## Work to be completed:
Entries follow. Give back exactly the lines starting at the one containing "S101: none -> button (3V3, D1)" and ending at the one containing "V101: 2.5V (plus", and no other lines.
#### Extracted data ####
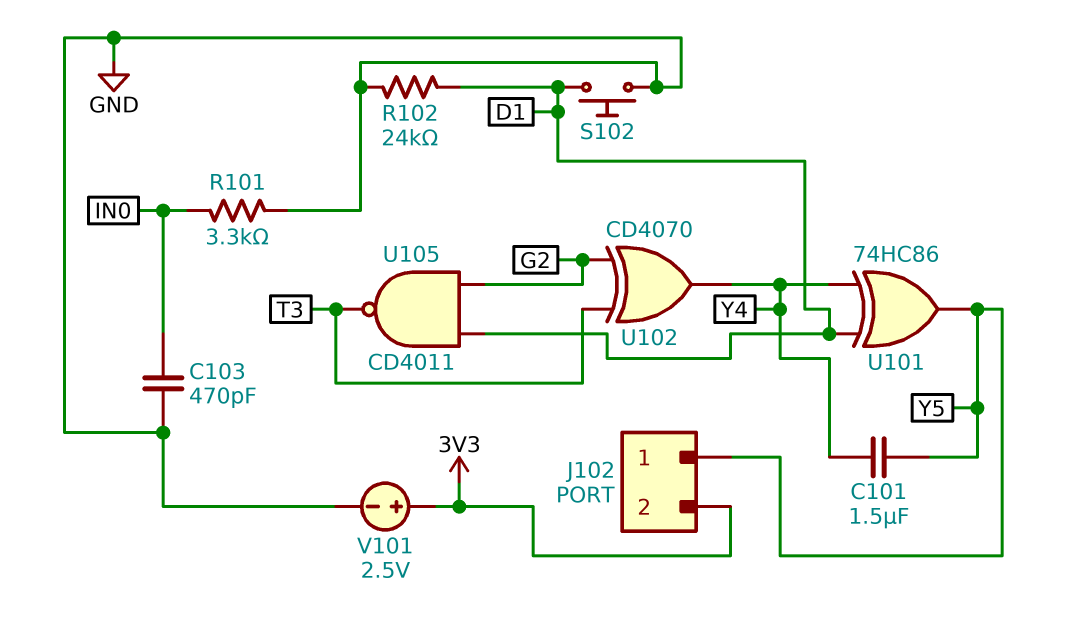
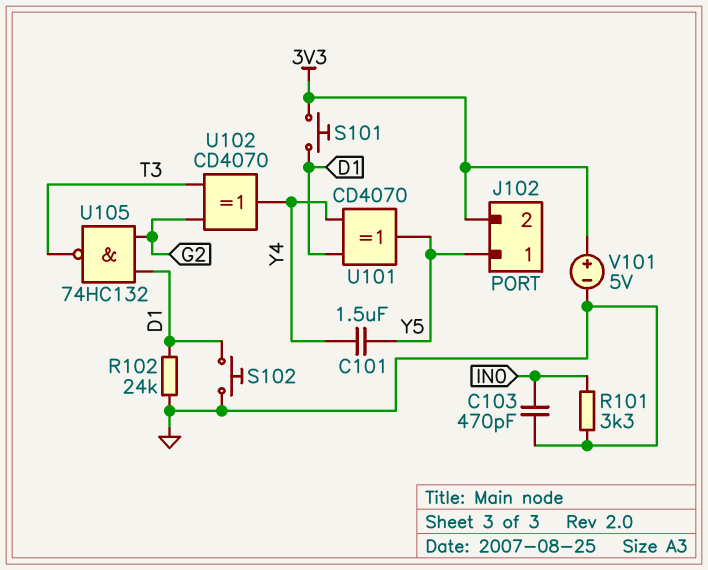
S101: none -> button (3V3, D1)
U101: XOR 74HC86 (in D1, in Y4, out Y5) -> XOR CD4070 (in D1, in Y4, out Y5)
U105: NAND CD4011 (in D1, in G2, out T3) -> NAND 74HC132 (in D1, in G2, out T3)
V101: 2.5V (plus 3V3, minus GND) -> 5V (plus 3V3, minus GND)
####
#### Extracted data ####
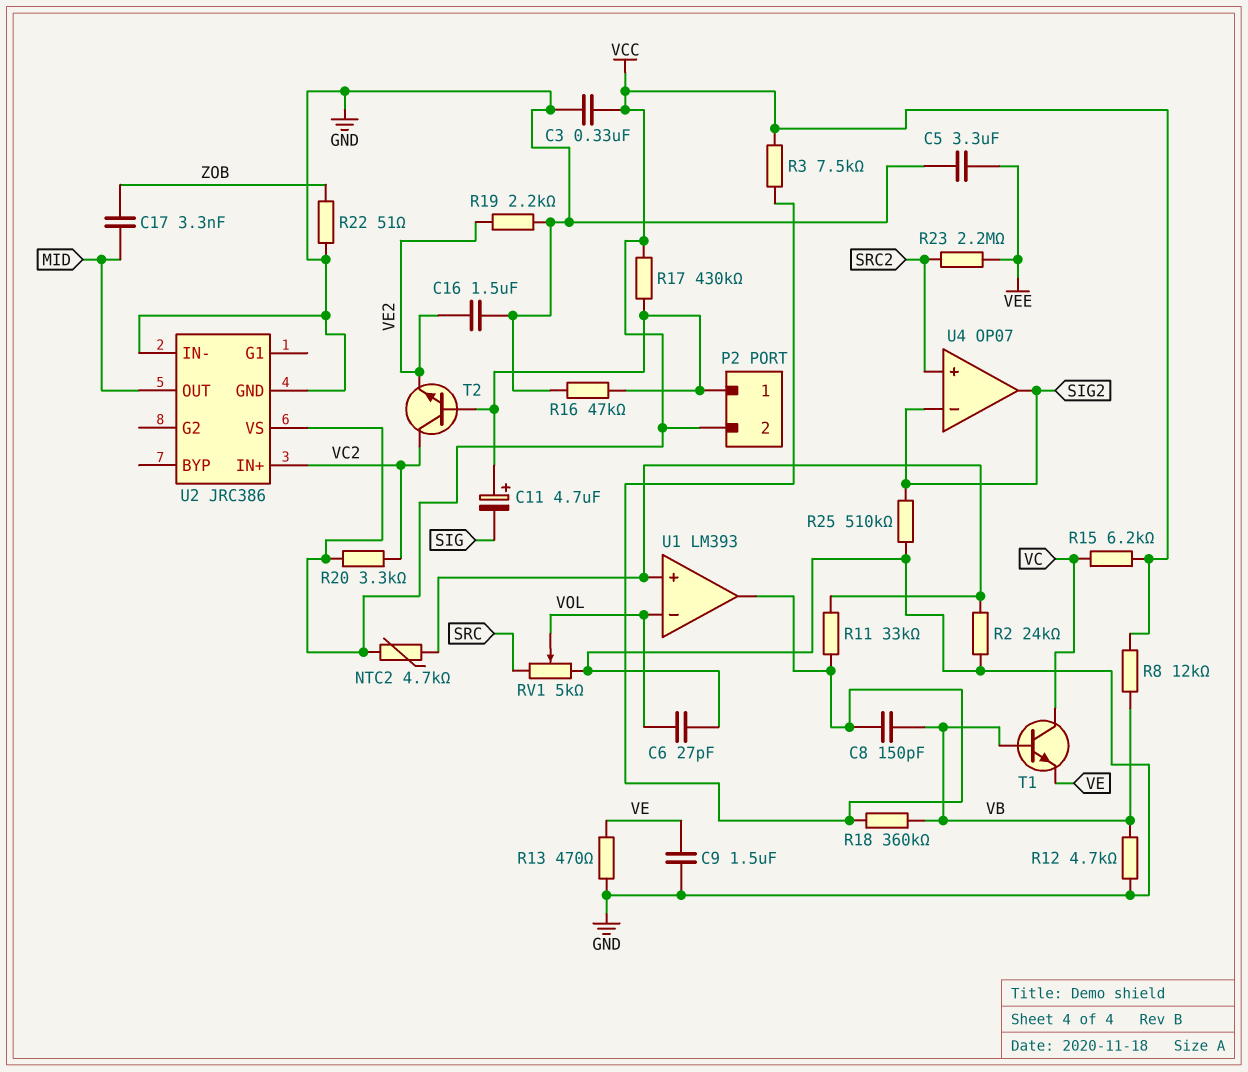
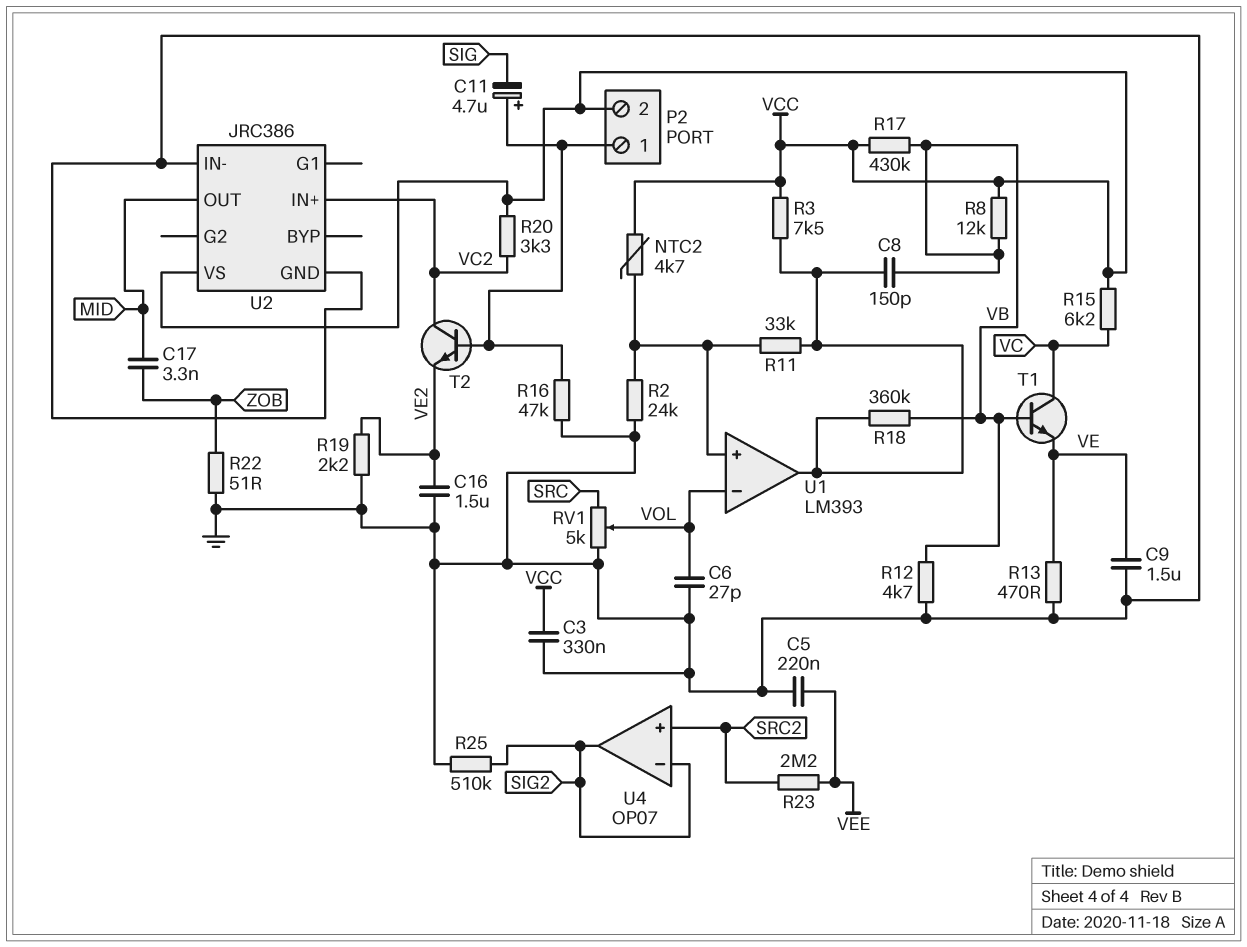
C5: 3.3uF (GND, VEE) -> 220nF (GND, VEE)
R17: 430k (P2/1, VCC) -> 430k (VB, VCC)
####
## Output of the task:
S101: none -> button (3V3, D1)
U101: XOR 74HC86 (in D1, in Y4, out Y5) -> XOR CD4070 (in D1, in Y4, out Y5)
U105: NAND CD4011 (in D1, in G2, out T3) -> NAND 74HC132 (in D1, in G2, out T3)
V101: 2.5V (plus 3V3, minus GND) -> 5V (plus 3V3, minus GND)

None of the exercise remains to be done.